(Before-and-after scene images)
-*-

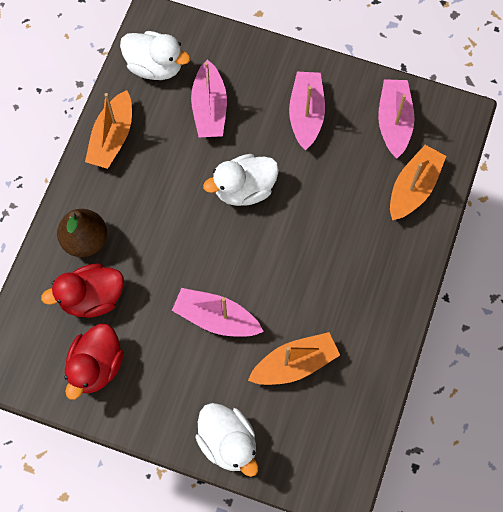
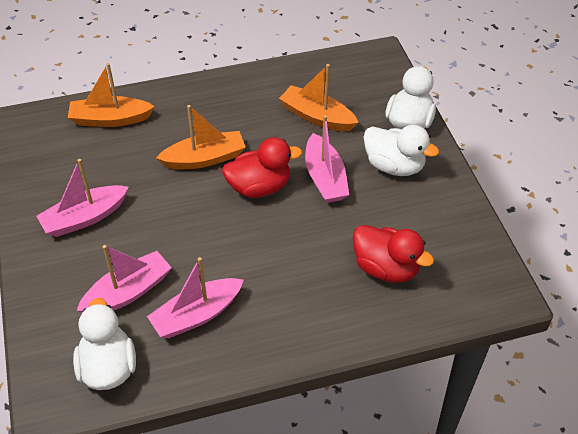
camera: 125 degrees left, 20 degrees down
(85, 240) = (340, 307): brown pear -> none
(96, 366) = (437, 229): red duck -> red duck (259, 187)
(112, 137) = (219, 353): orange boat -> orange boat (204, 159)
(244, 189) = (194, 221): white duck -> white duck (394, 166)
(394, 122) = (53, 157): pink boat -> pink boat (197, 315)

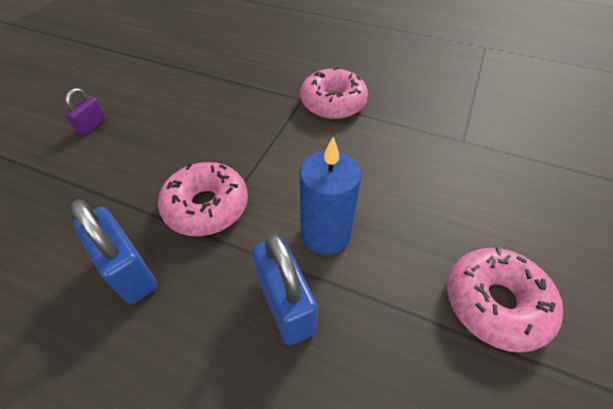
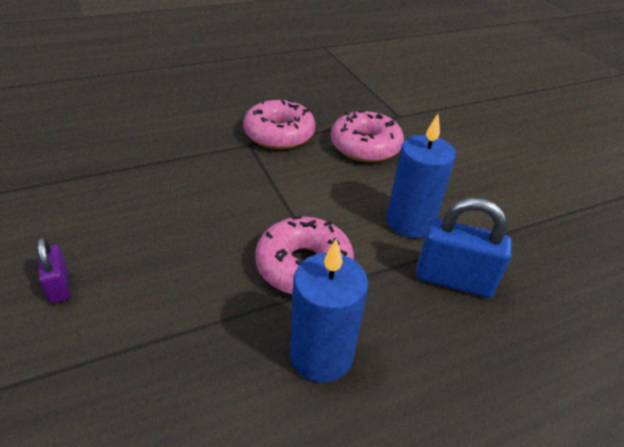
camera: 50 degrees left, 10 degrees down
(129, 271) = (321, 355): blue padlock -> blue candle
(495, 303) = (535, 194): pink donut -> pink donut (365, 146)

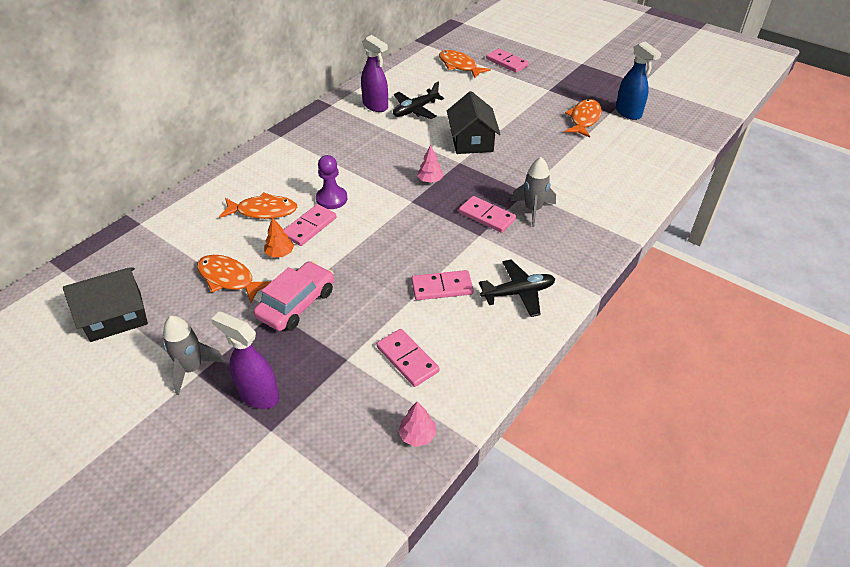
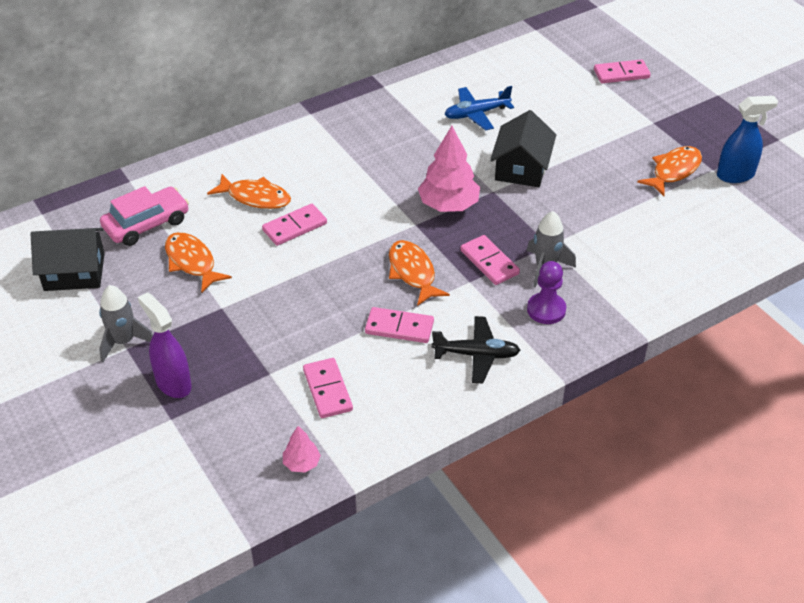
camera: 20 degrees right, 0 degrees up
(280, 253) = (252, 248): orange tree -> none
(297, 304) = (246, 305): pink car -> pink car (146, 224)
(331, 199) = (331, 201): purple pawn -> purple pawn (546, 310)
(375, 106) = (433, 99): purple spray bottle -> none
(415, 110) = (476, 114): black plane -> blue plane
(430, 180) = (448, 205): pink tree -> pink tree, size x1.99
(459, 66) = (559, 66): orange fish -> orange fish (412, 272)
(506, 62) = (621, 74): pink domino -> pink domino turned 75 degrees counterclockwise
(628, 113) = (735, 175): blue spray bottle -> blue spray bottle turned 90 degrees counterclockwise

-*-

▶ [What is being asked]: Leaving pictures aside, write out each record above exactly as given.

▶ [Written reply]:
camera: 125 degrees left, 20 degrees down
(85, 240) = (340, 307): brown pear -> none
(96, 366) = (437, 229): red duck -> red duck (259, 187)
(112, 137) = (219, 353): orange boat -> orange boat (204, 159)
(244, 189) = (194, 221): white duck -> white duck (394, 166)
(394, 122) = (53, 157): pink boat -> pink boat (197, 315)

camera: 50 degrees left, 10 degrees down
(129, 271) = (321, 355): blue padlock -> blue candle
(495, 303) = (535, 194): pink donut -> pink donut (365, 146)

camera: 20 degrees right, 0 degrees up
(280, 253) = (252, 248): orange tree -> none
(297, 304) = (246, 305): pink car -> pink car (146, 224)
(331, 199) = (331, 201): purple pawn -> purple pawn (546, 310)
(375, 106) = (433, 99): purple spray bottle -> none
(415, 110) = (476, 114): black plane -> blue plane
(430, 180) = (448, 205): pink tree -> pink tree, size x1.99
(459, 66) = (559, 66): orange fish -> orange fish (412, 272)
(506, 62) = (621, 74): pink domino -> pink domino turned 75 degrees counterclockwise
(628, 113) = (735, 175): blue spray bottle -> blue spray bottle turned 90 degrees counterclockwise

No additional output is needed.